* [Required action]
Scan the lines below for the string "brown". Reply with how many match, and no other words.

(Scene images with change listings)
#####

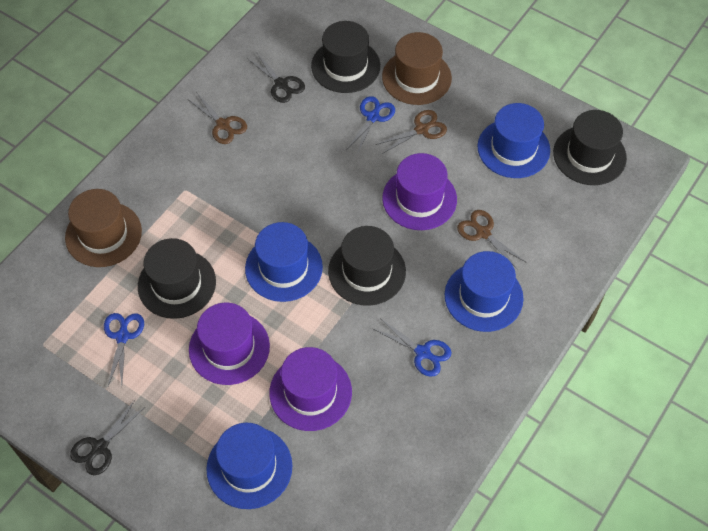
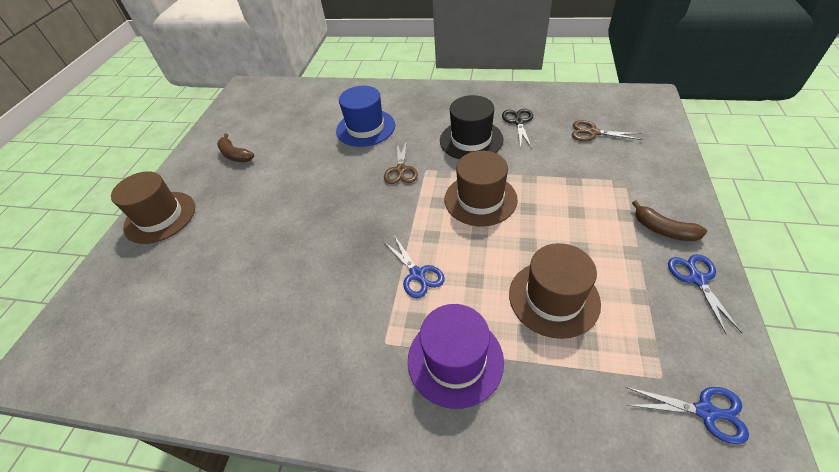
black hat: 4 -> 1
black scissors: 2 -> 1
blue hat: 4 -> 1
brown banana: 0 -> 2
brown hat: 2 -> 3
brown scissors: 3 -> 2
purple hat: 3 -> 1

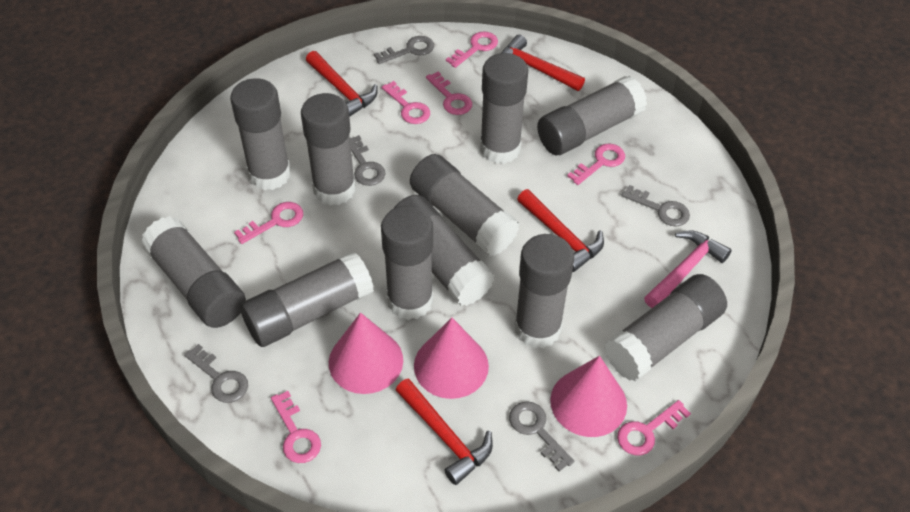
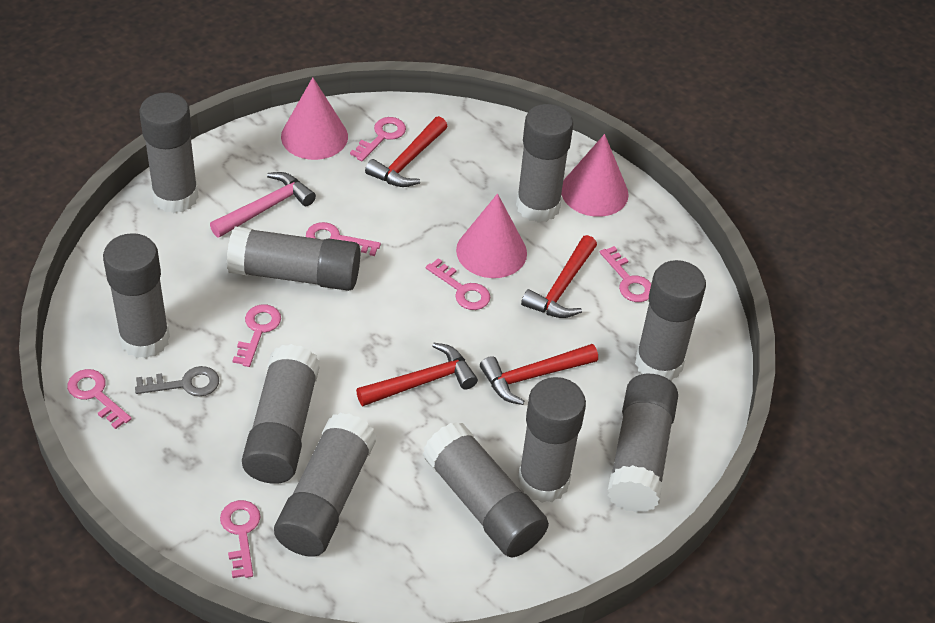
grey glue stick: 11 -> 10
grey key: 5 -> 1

#####

* [Response to this exercise]
3